**WHAT THE EXERCISE ASKS:** Repeat, line for line, only the span that opens at the "U1 pin FB: 5V -> 0V" line and closes at the final line below. Skip the pictures.

**RECORDS SUPPLIED:**

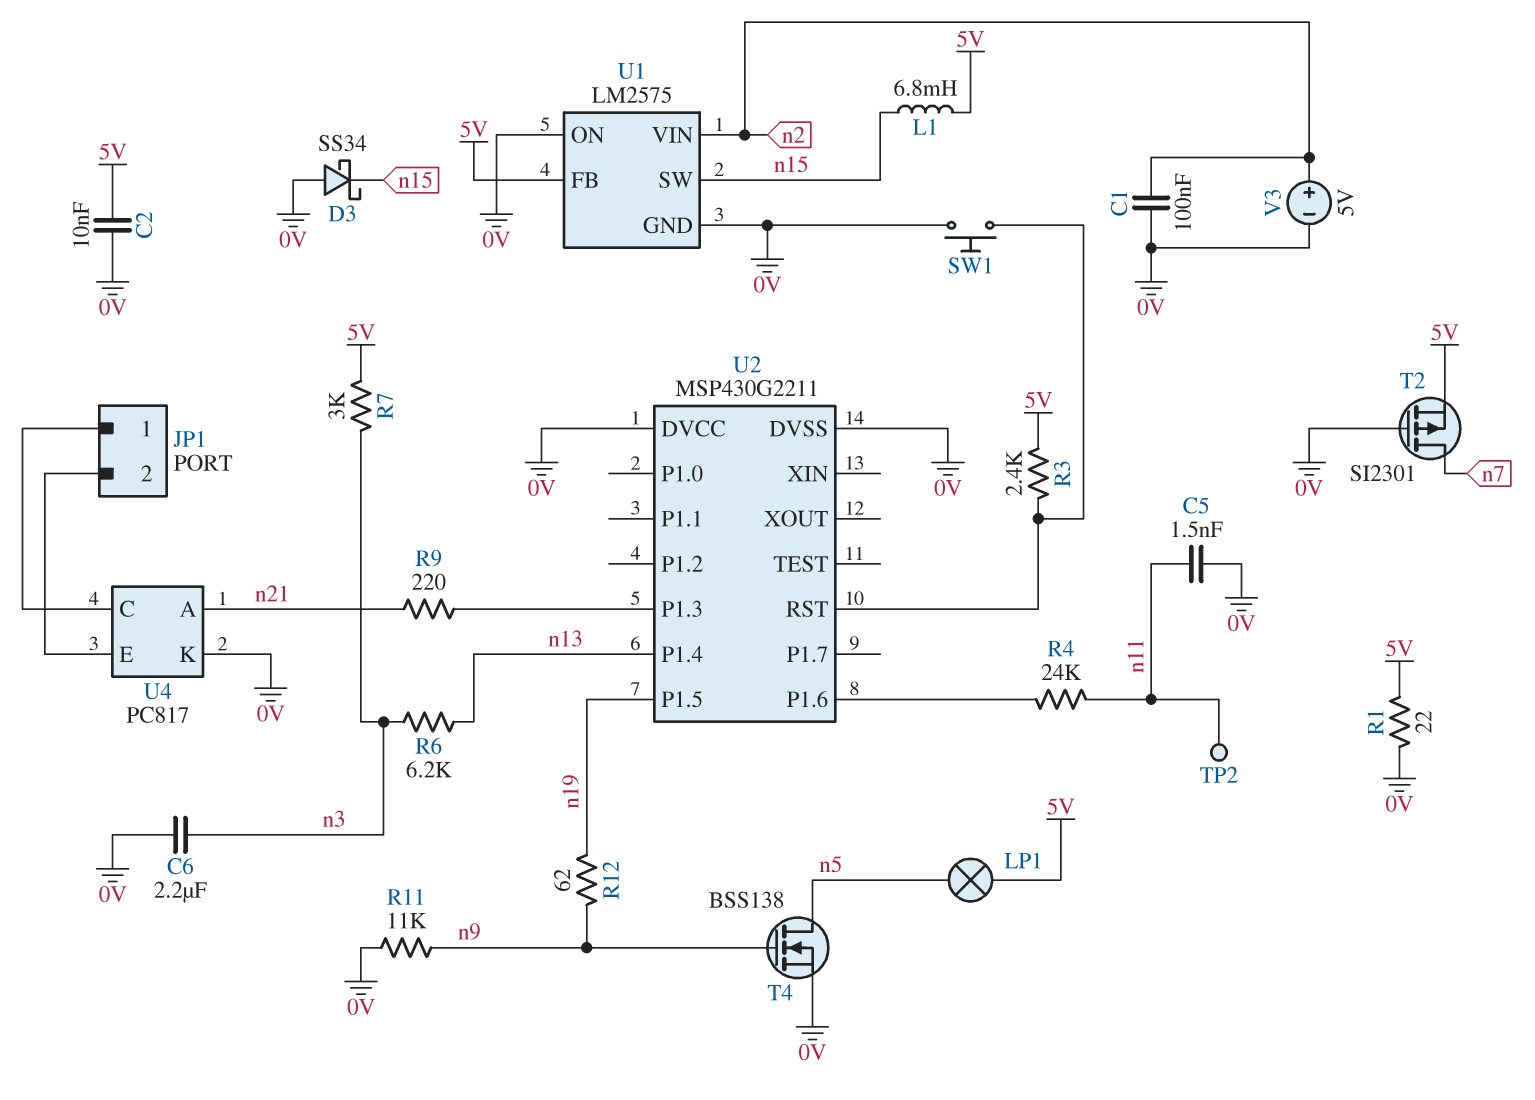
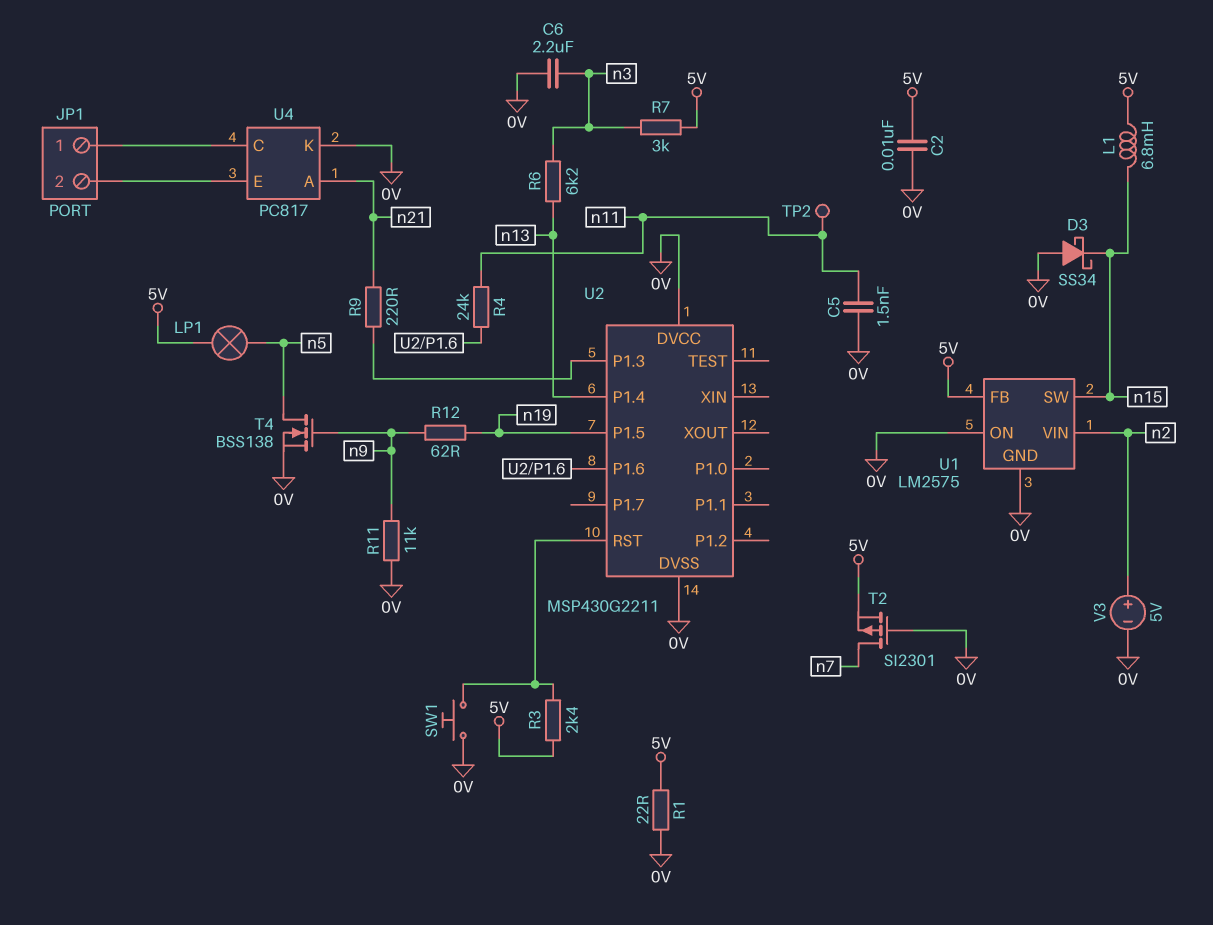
C1: 100nF (0V, n2) -> none

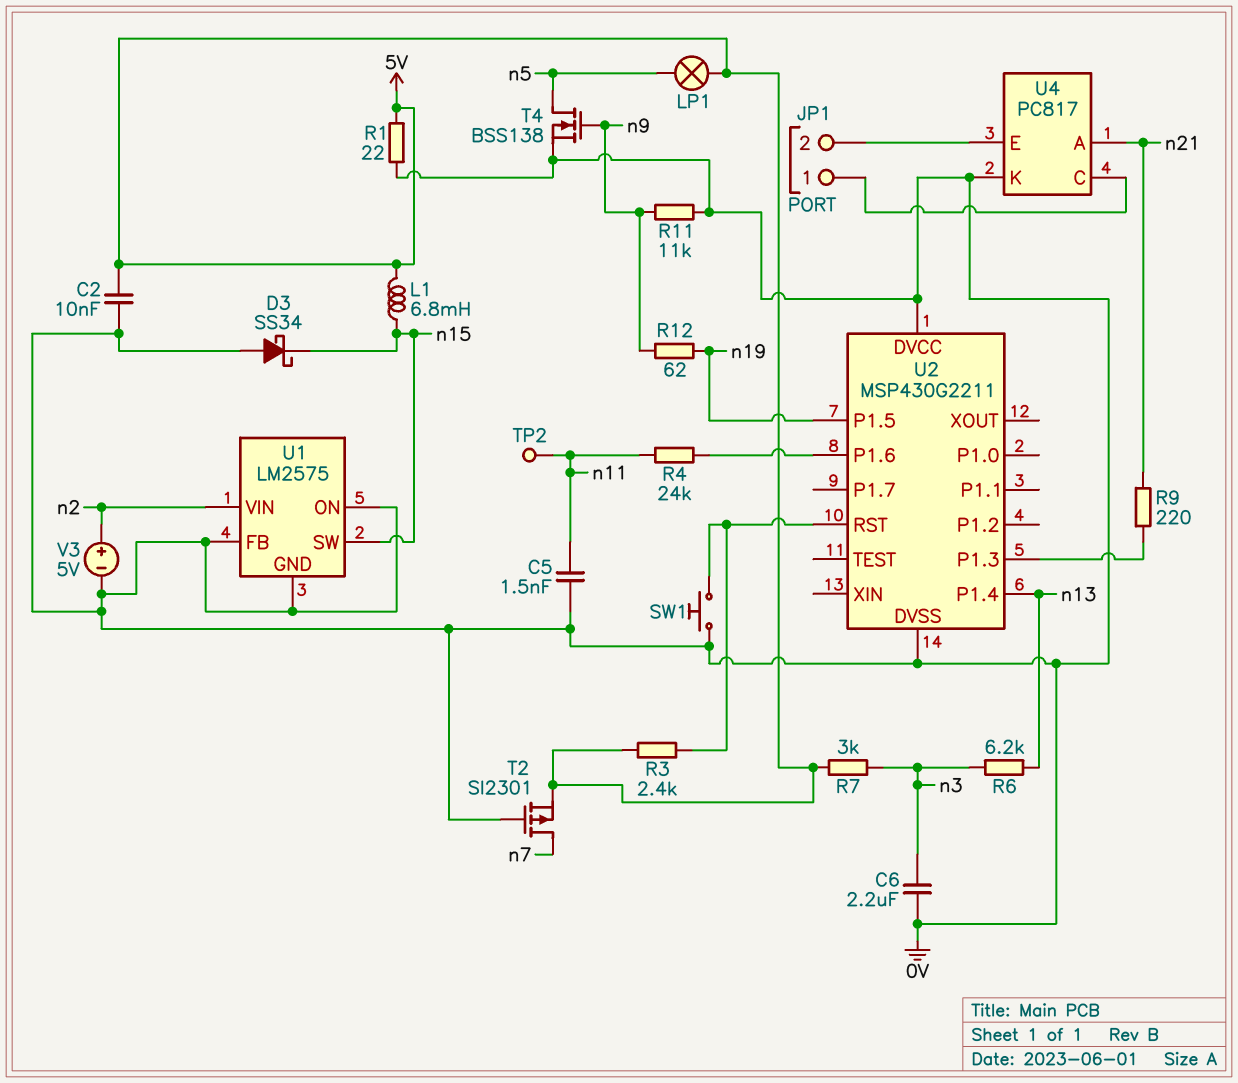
U1 pin FB: 5V -> 0V

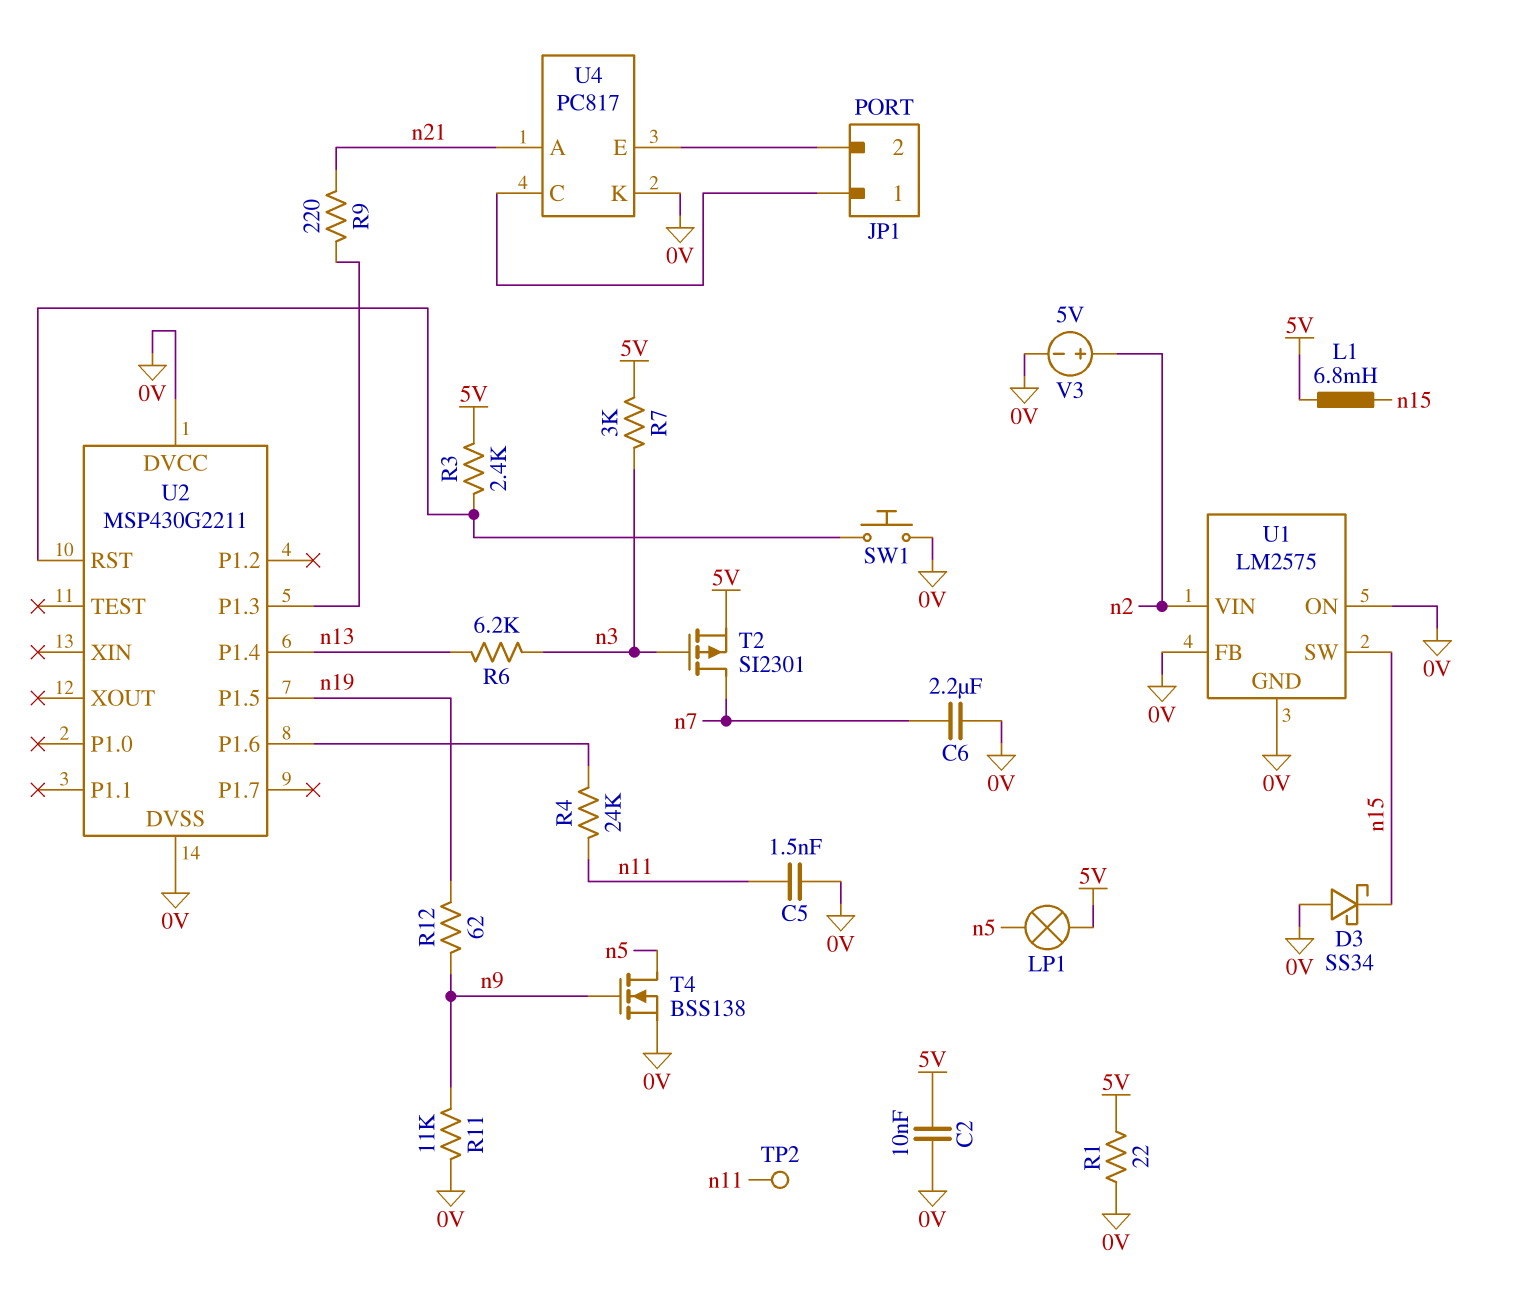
C6: 2.2uF (0V, n3) -> 2.2uF (0V, n7)
T2: PMOS SI2301 (G 0V, D n7, S 5V) -> PMOS SI2301 (G n3, D n7, S 5V)

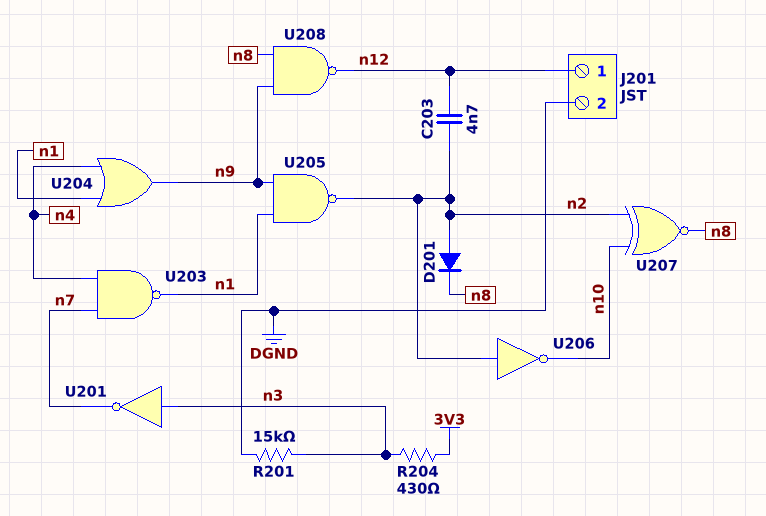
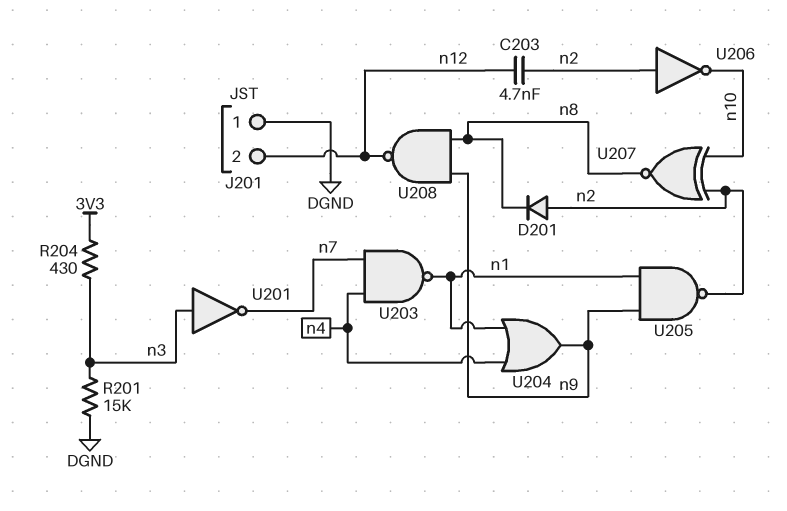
J201 pin 1: n12 -> DGND
J201 pin 2: DGND -> n12

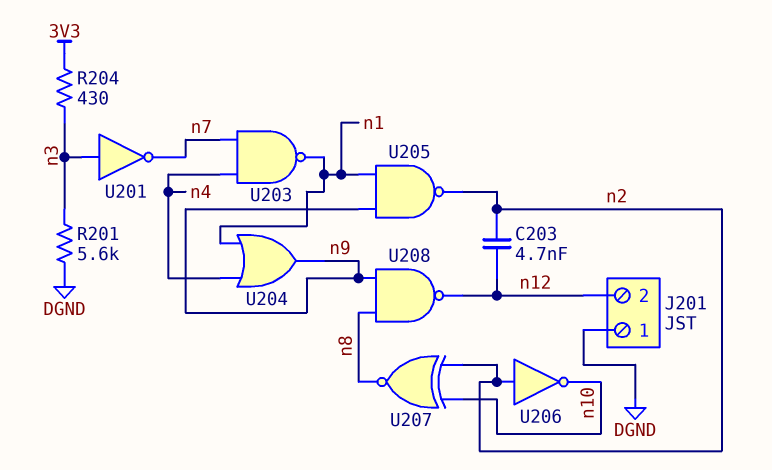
D201: diode (A n2, K n8) -> none
R201: 15k (DGND, n3) -> 5.6k (DGND, n3)

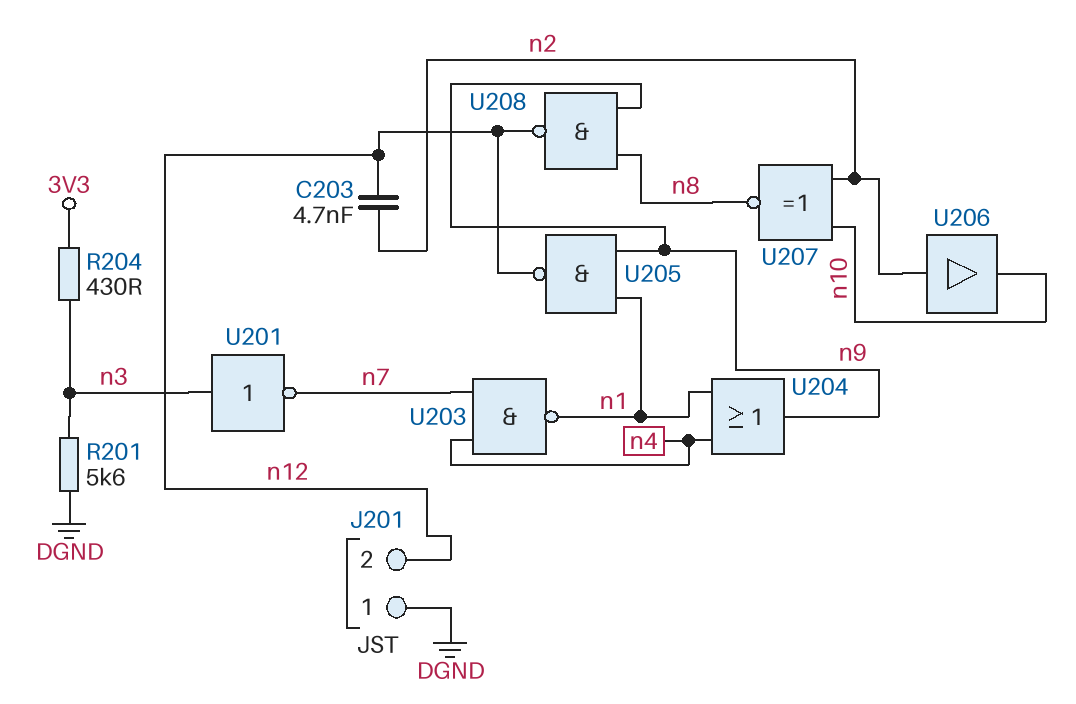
U205: NAND (in n1, in n9, out n2) -> NAND (in n1, in n9, out n12)
U206: NOT (in n2, out n10) -> buffer (in n2, out n10)

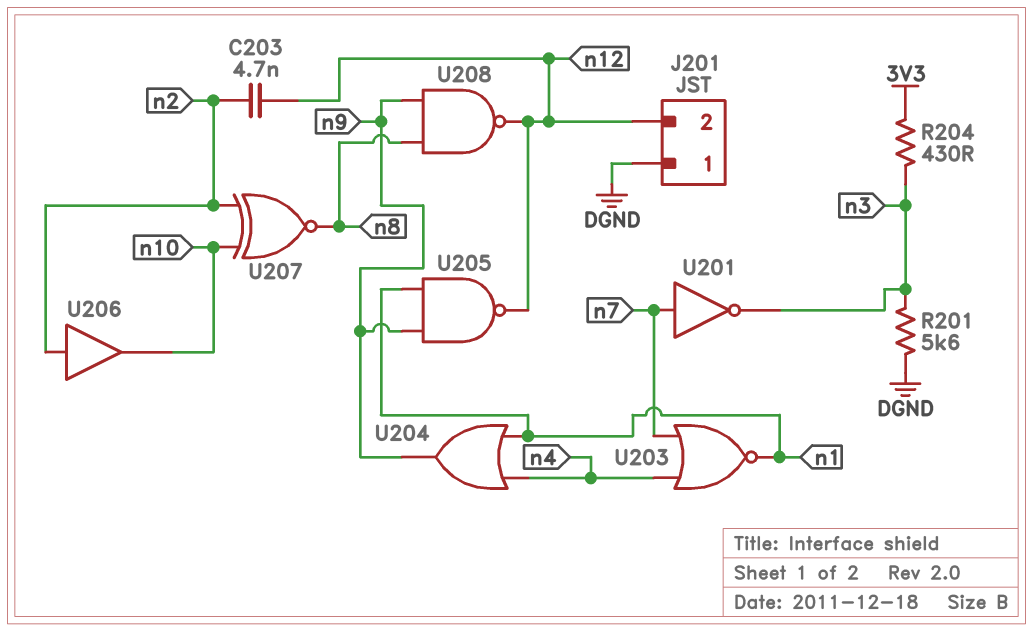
U201: NOT (in n3, out n7) -> NOT (in n7, out n3)
U203: NAND (in n4, in n7, out n1) -> NOR (in n4, in n7, out n1)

**SOLUTION TO THIS EXERCISE:**
U1 pin FB: 5V -> 0V

C6: 2.2uF (0V, n3) -> 2.2uF (0V, n7)
T2: PMOS SI2301 (G 0V, D n7, S 5V) -> PMOS SI2301 (G n3, D n7, S 5V)

J201 pin 1: n12 -> DGND
J201 pin 2: DGND -> n12

D201: diode (A n2, K n8) -> none
R201: 15k (DGND, n3) -> 5.6k (DGND, n3)

U205: NAND (in n1, in n9, out n2) -> NAND (in n1, in n9, out n12)
U206: NOT (in n2, out n10) -> buffer (in n2, out n10)

U201: NOT (in n3, out n7) -> NOT (in n7, out n3)
U203: NAND (in n4, in n7, out n1) -> NOR (in n4, in n7, out n1)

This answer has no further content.